• **What you need to do**
Set down a faithful copy of every record, and skip the pictures in it.

• **Data records**
Content starts

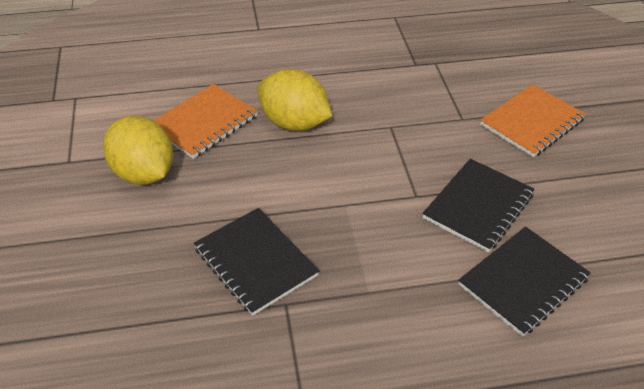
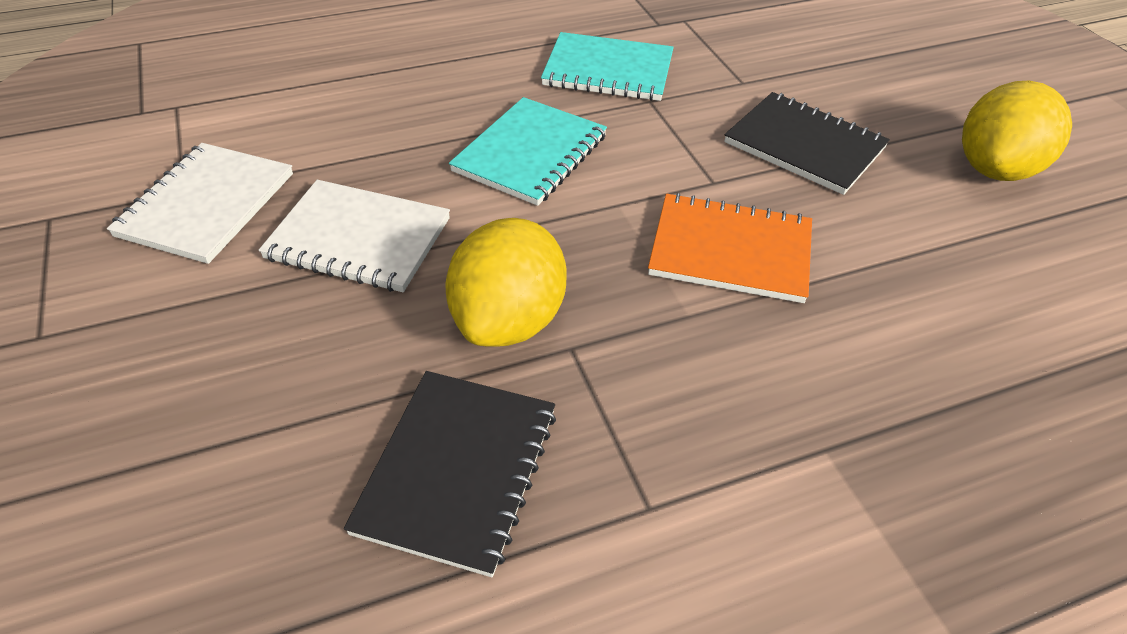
black notebook: 3 -> 2
orange notebook: 2 -> 1
turquoise notebook: 0 -> 2
white notebook: 0 -> 2

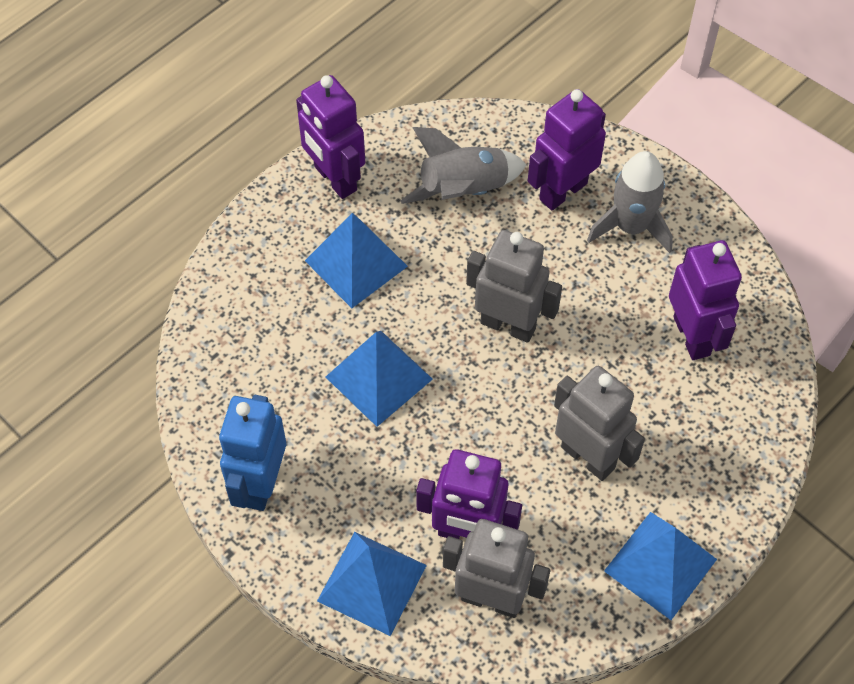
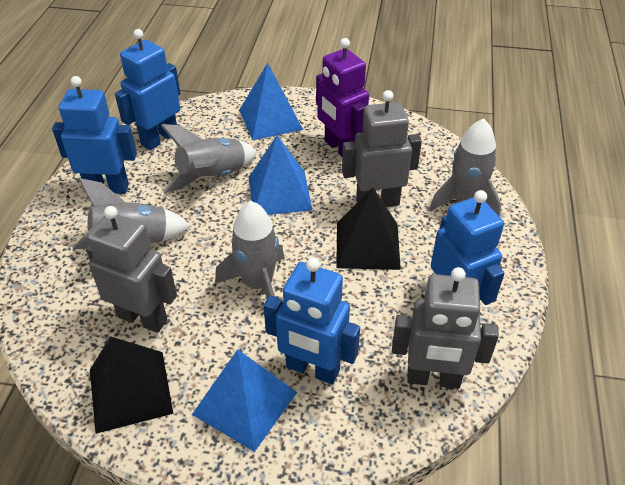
black pyramid: 0 -> 2
blue pyramid: 4 -> 3
blue robot: 1 -> 4
grey rocket: 2 -> 4
purple robot: 4 -> 1

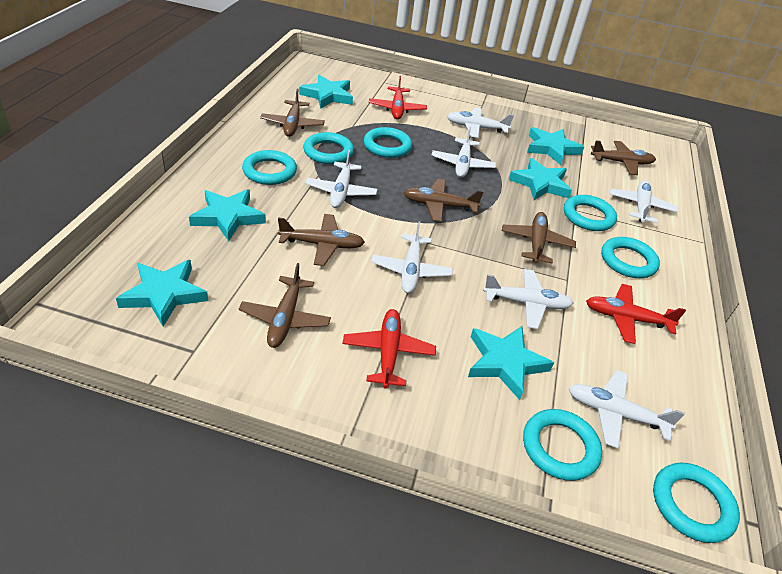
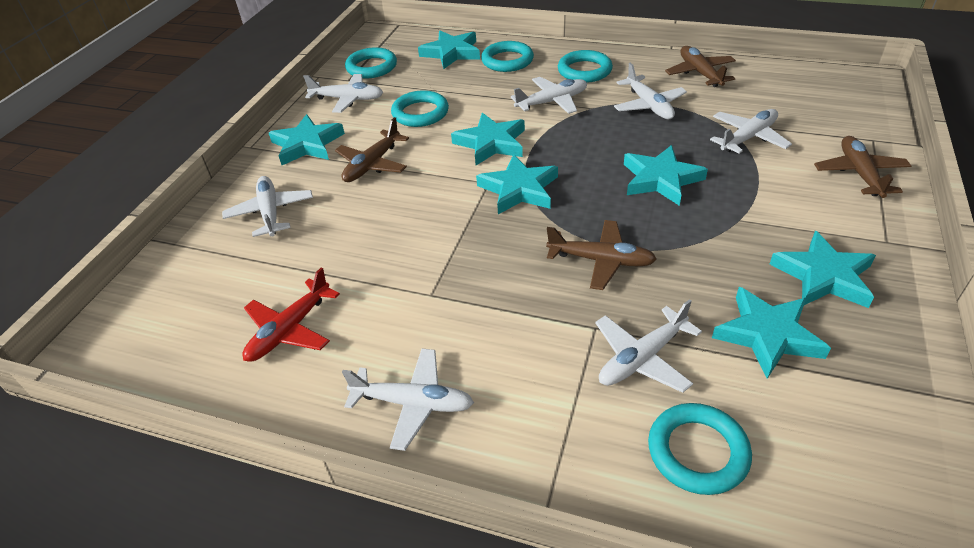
brown plane: 6 -> 4
red plane: 3 -> 1
turquoise ring: 7 -> 5
turquoise star: 6 -> 7

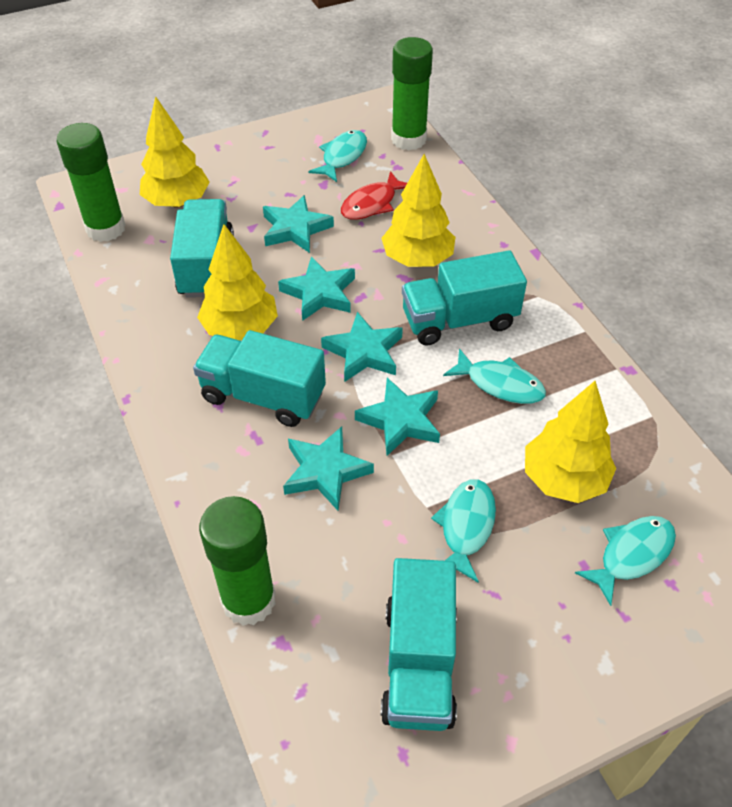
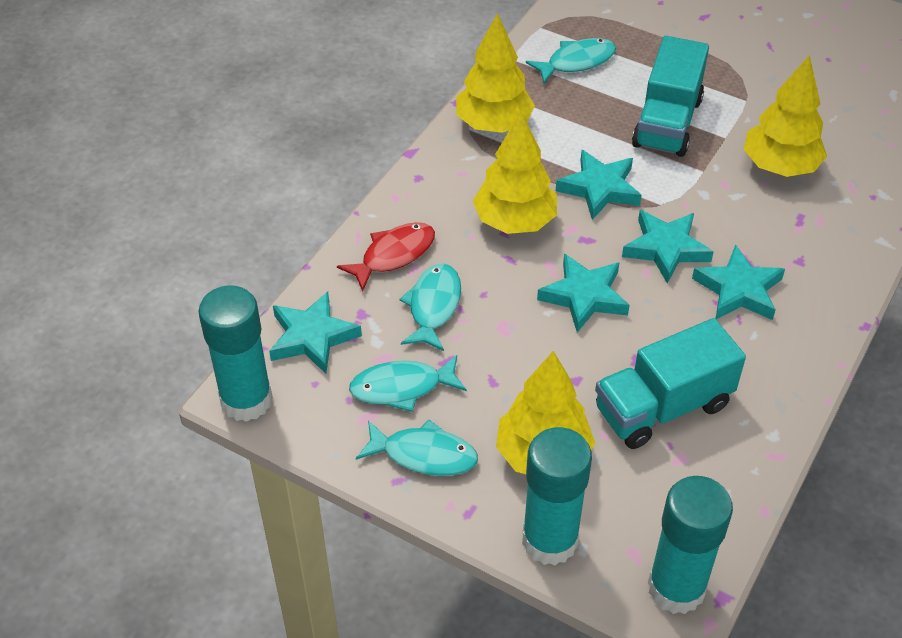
green glue stick: 3 -> 0
turquoise glue stick: 0 -> 3
turquoise truck: 4 -> 2

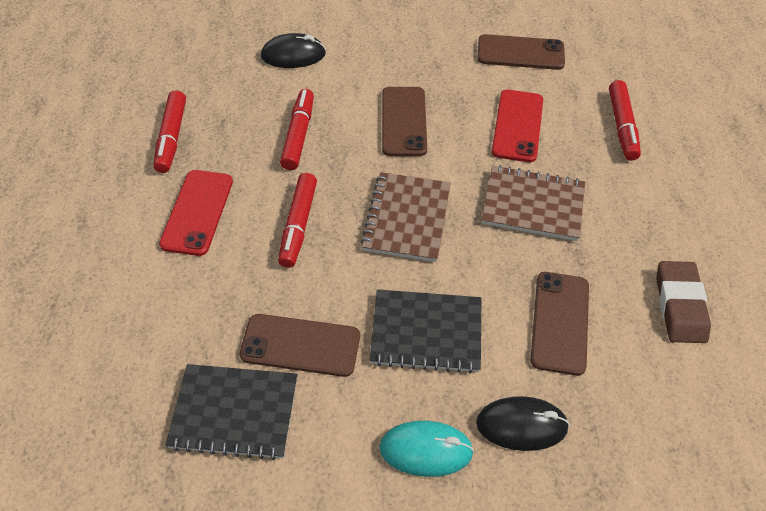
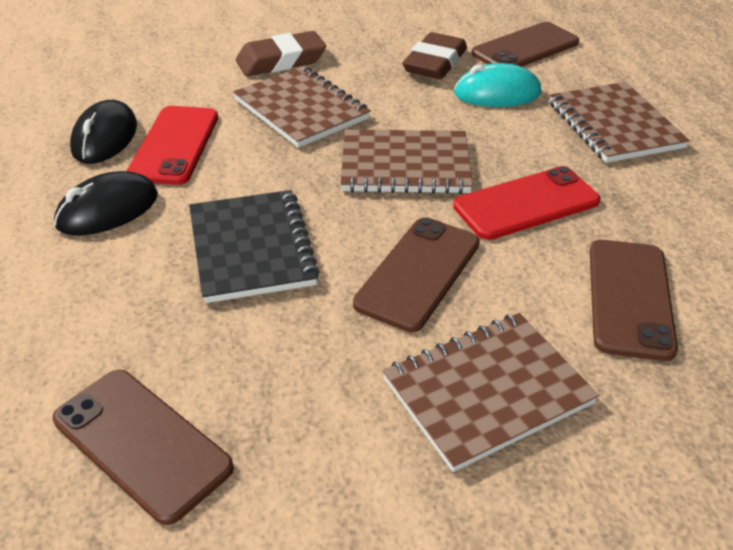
black notebook: 2 -> 1
brown eraser: 1 -> 2
brown notebook: 2 -> 4
red marker: 4 -> 0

Content ends

• **Output below**
black notebook: 3 -> 2
orange notebook: 2 -> 1
turquoise notebook: 0 -> 2
white notebook: 0 -> 2

black pyramid: 0 -> 2
blue pyramid: 4 -> 3
blue robot: 1 -> 4
grey rocket: 2 -> 4
purple robot: 4 -> 1

brown plane: 6 -> 4
red plane: 3 -> 1
turquoise ring: 7 -> 5
turquoise star: 6 -> 7

green glue stick: 3 -> 0
turquoise glue stick: 0 -> 3
turquoise truck: 4 -> 2

black notebook: 2 -> 1
brown eraser: 1 -> 2
brown notebook: 2 -> 4
red marker: 4 -> 0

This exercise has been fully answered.